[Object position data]
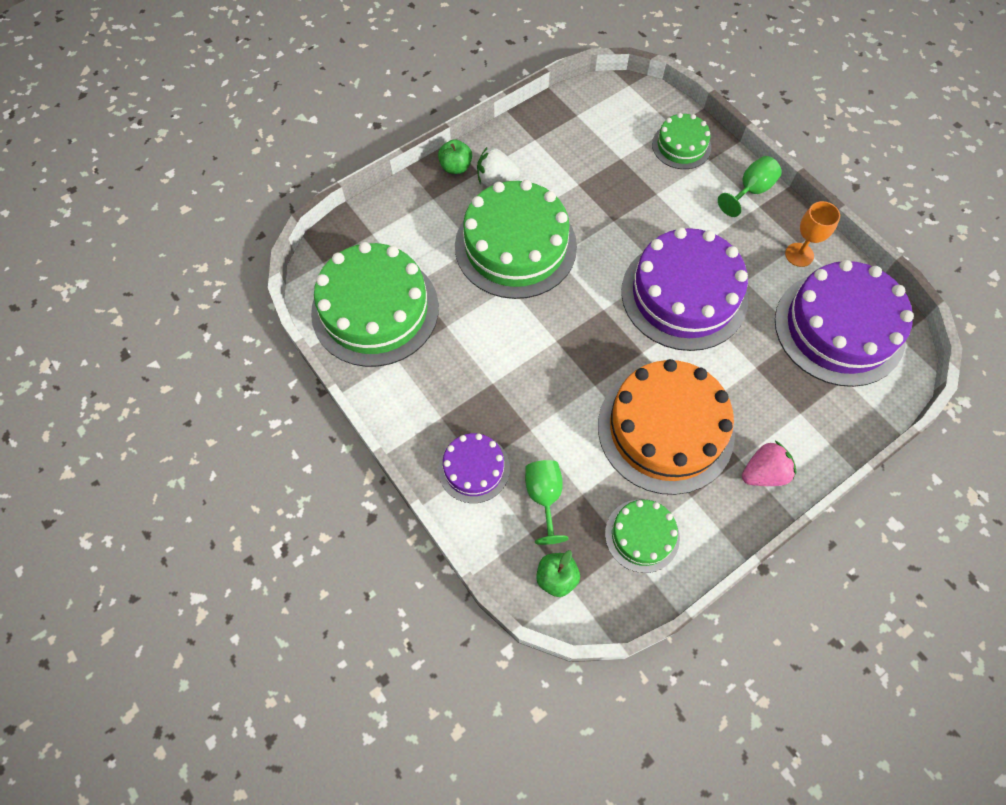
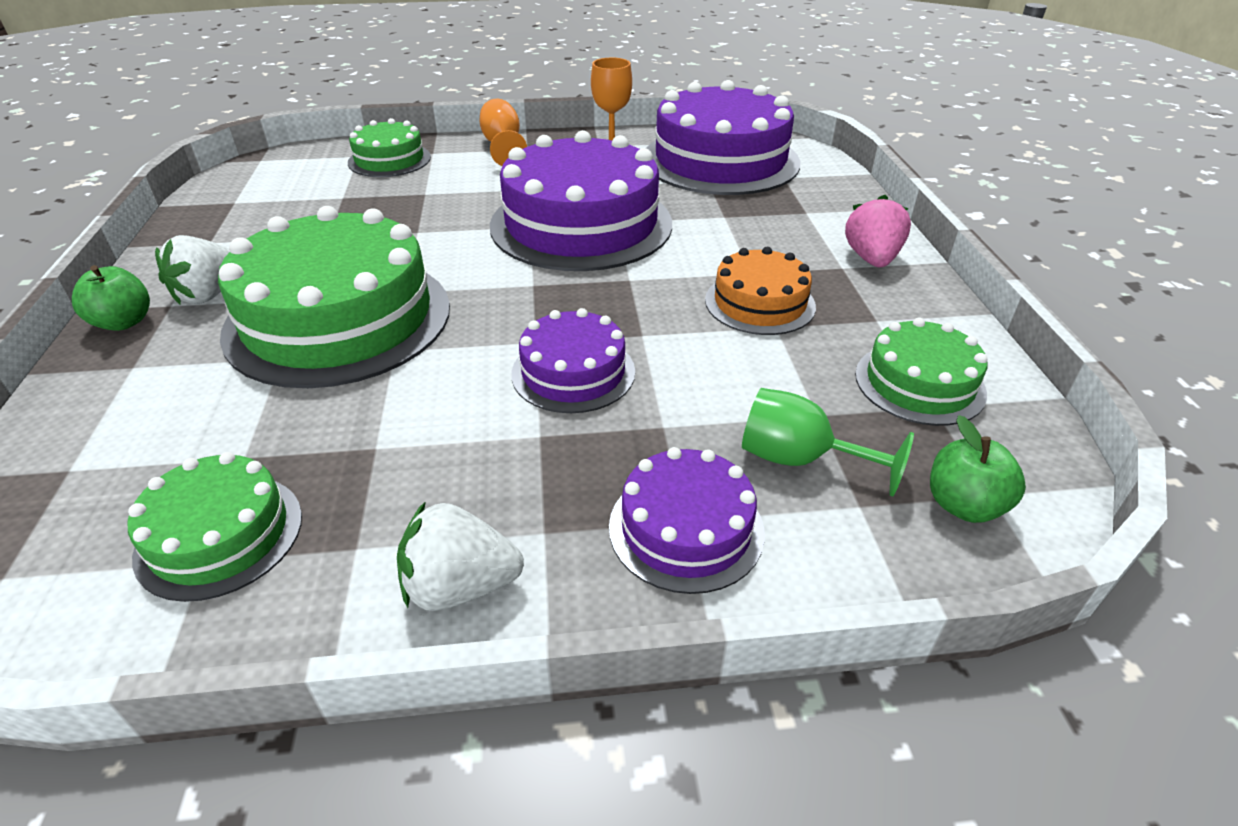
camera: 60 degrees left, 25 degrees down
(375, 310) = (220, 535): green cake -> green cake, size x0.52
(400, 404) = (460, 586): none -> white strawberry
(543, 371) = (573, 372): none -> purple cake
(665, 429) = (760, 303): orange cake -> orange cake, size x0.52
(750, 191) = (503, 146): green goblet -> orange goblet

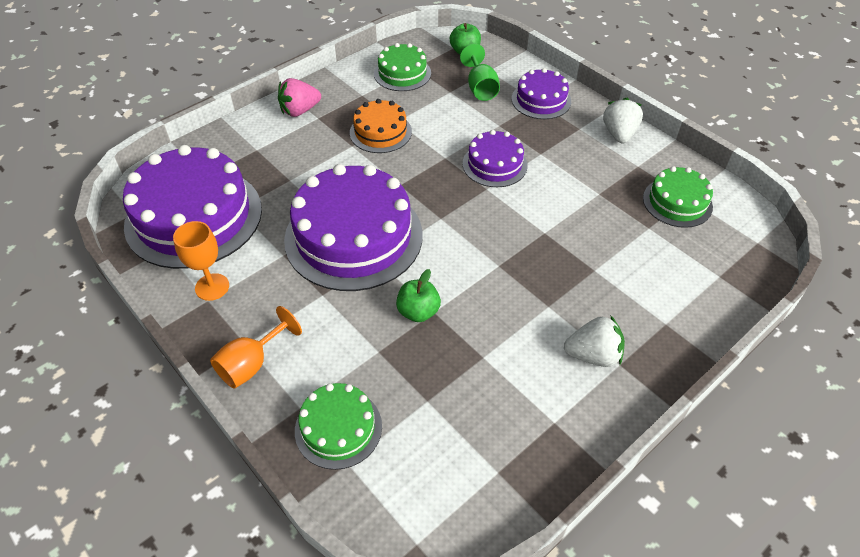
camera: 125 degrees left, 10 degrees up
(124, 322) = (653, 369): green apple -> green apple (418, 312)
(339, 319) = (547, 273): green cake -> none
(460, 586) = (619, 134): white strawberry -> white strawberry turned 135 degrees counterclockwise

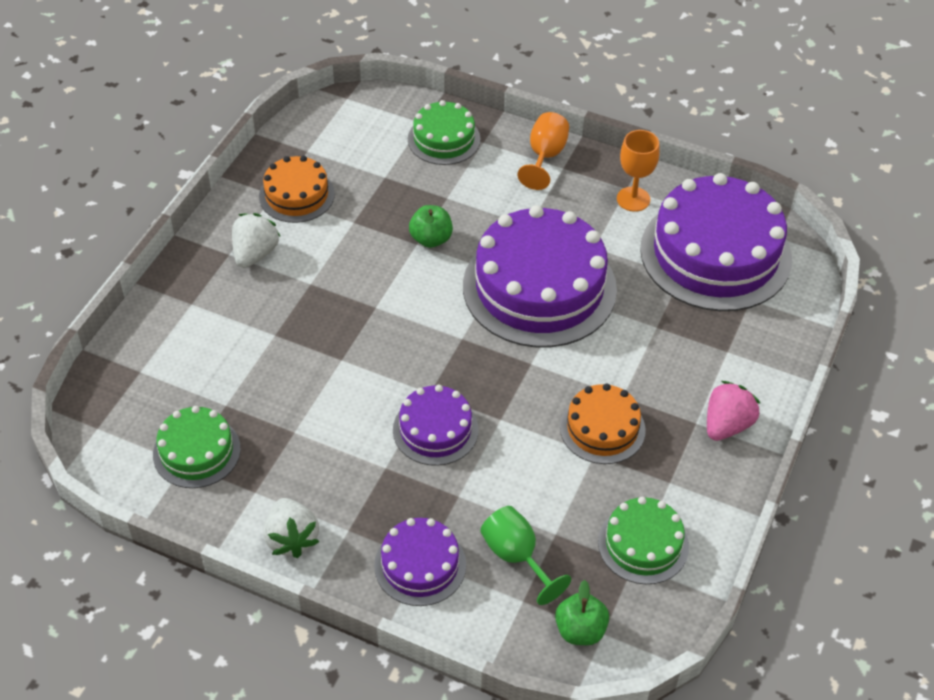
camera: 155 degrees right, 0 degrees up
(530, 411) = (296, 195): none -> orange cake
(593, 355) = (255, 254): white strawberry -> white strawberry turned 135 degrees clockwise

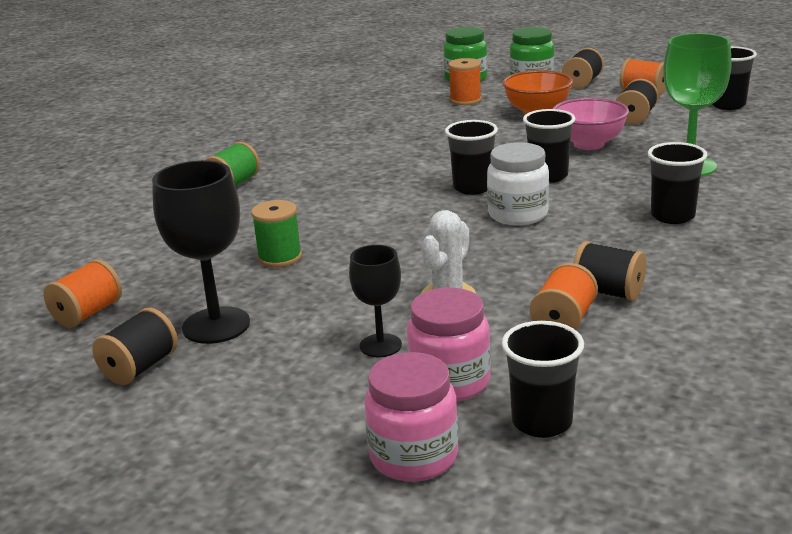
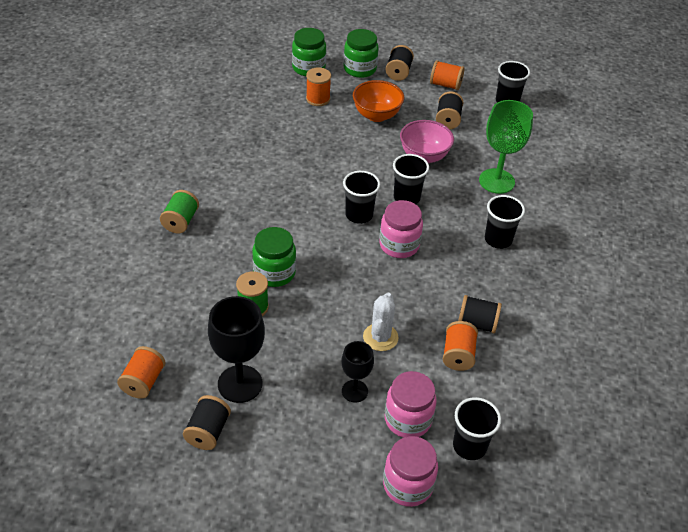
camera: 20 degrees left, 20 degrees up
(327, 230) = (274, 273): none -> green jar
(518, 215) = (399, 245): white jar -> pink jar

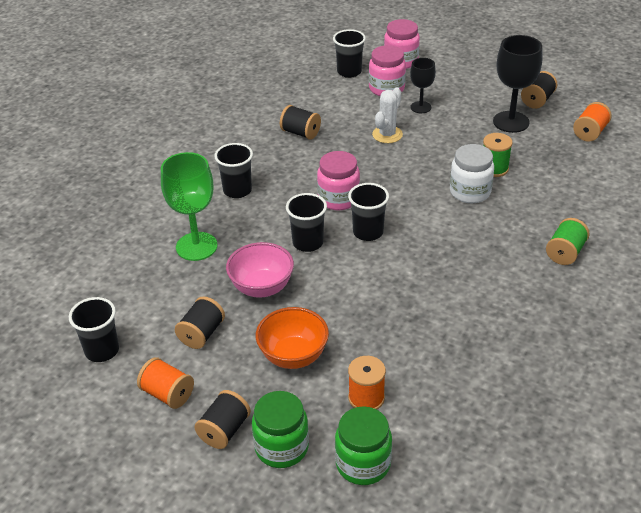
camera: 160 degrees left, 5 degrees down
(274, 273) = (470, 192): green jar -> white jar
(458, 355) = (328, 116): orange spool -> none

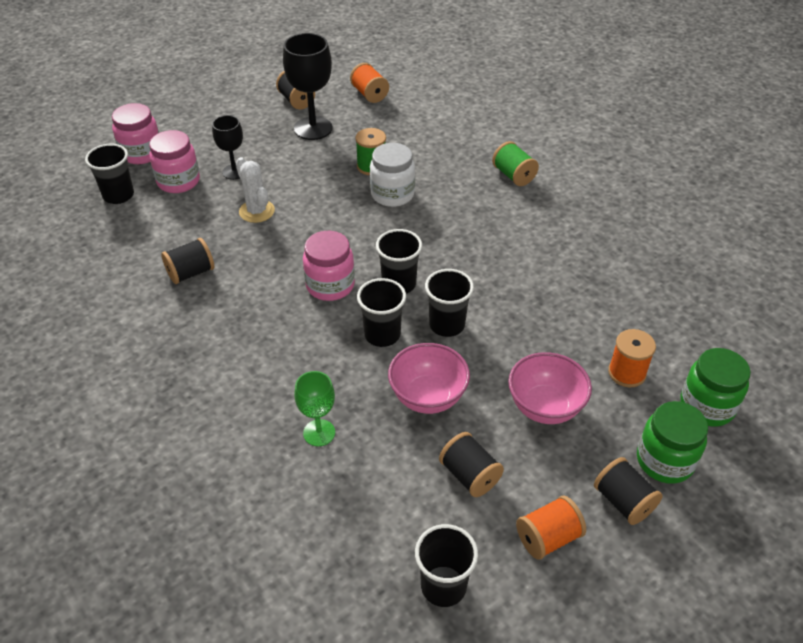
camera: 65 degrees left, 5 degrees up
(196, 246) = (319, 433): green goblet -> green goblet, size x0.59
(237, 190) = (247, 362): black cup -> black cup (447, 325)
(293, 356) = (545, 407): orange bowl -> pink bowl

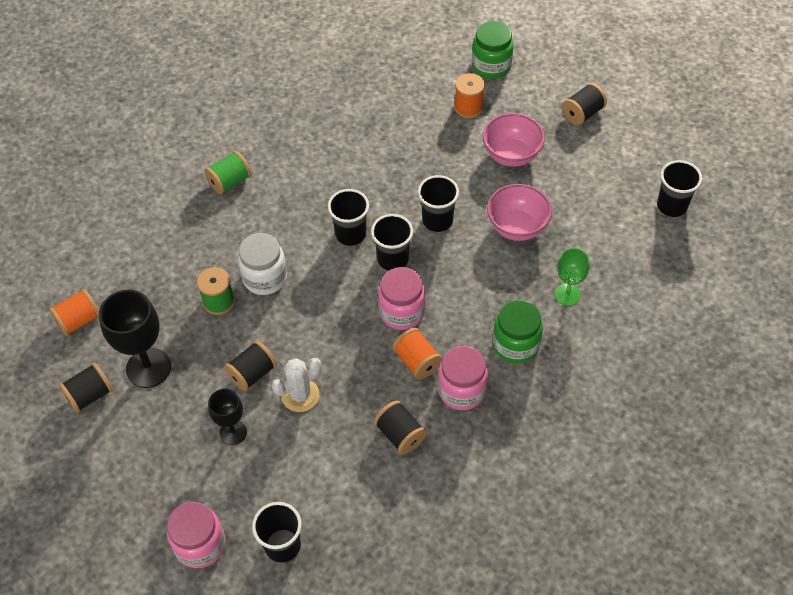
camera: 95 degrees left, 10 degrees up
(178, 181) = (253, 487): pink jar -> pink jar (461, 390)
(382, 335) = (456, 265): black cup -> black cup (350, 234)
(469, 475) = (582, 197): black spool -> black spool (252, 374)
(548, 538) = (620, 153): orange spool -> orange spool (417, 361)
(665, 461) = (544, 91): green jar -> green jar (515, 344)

• What the task asks
In the records above, find the line with "(518, 215) = (399, 245): white" and the line with "(178, 181) = (253, 487): pink"; please transcribe exactly those two lines and all lines between them, omitting any picture.

• Task solution
(518, 215) = (399, 245): white jar -> pink jar

camera: 160 degrees left, 5 degrees down
(274, 273) = (470, 192): green jar -> white jar
(458, 355) = (328, 116): orange spool -> none

camera: 65 degrees left, 5 degrees up
(196, 246) = (319, 433): green goblet -> green goblet, size x0.59
(237, 190) = (247, 362): black cup -> black cup (447, 325)
(293, 356) = (545, 407): orange bowl -> pink bowl

camera: 95 degrees left, 10 degrees up
(178, 181) = (253, 487): pink jar -> pink jar (461, 390)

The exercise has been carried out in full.